ABOUT THIS EXERCISE =
Below are records; reply with nothing but the number of lines in them that contain "star".

-=-=-=-=-

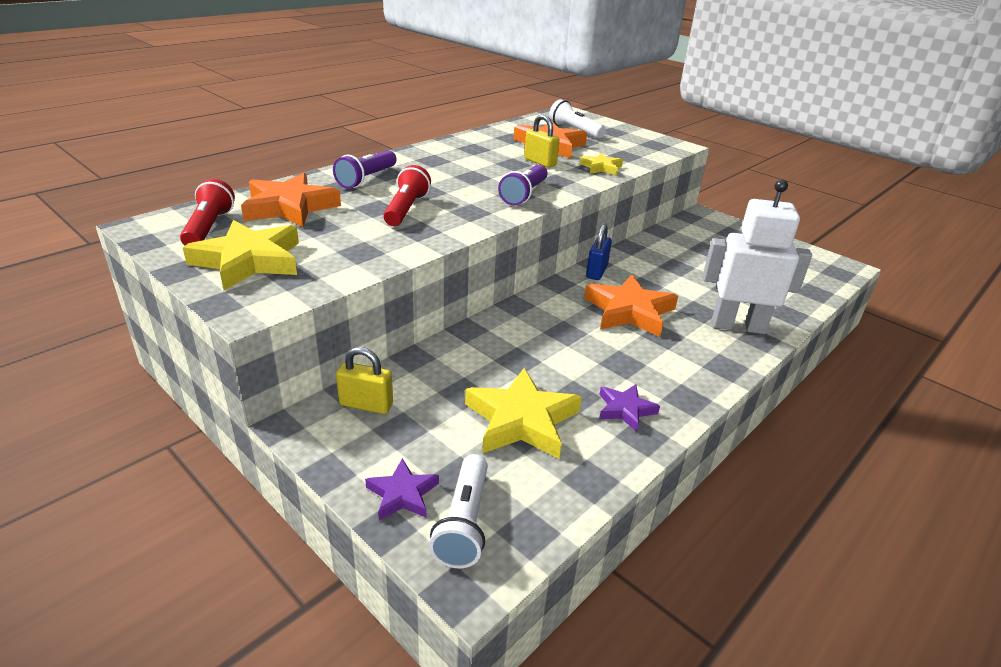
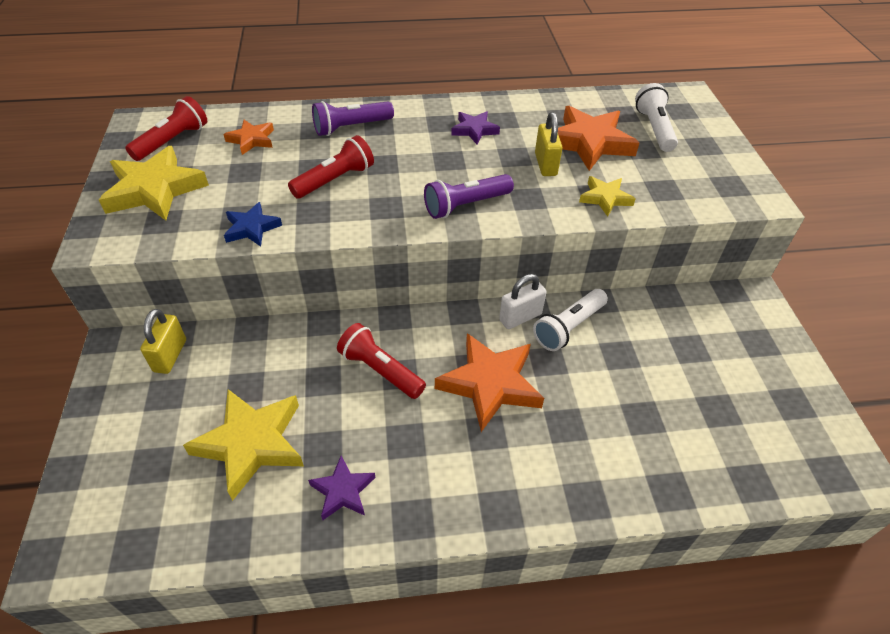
camera: 40 degrees right, 15 degrees up
(290, 207) = (251, 140): orange star -> orange star, size x0.54
(366, 404) = (170, 355): yellow padlock -> yellow padlock turned 45 degrees clockwise
(385, 254) = (252, 228): none -> blue star
(402, 494) = (102, 453): purple star -> purple star (474, 130)
(464, 522) = (107, 507): white flashlight -> white flashlight (568, 327)
(550, 336) = (380, 370): none -> red flashlight
(596, 271) = (520, 317): blue padlock -> white padlock
(738, 326) = (584, 469): white robot -> none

-=-=-=-=-

REPLY =
3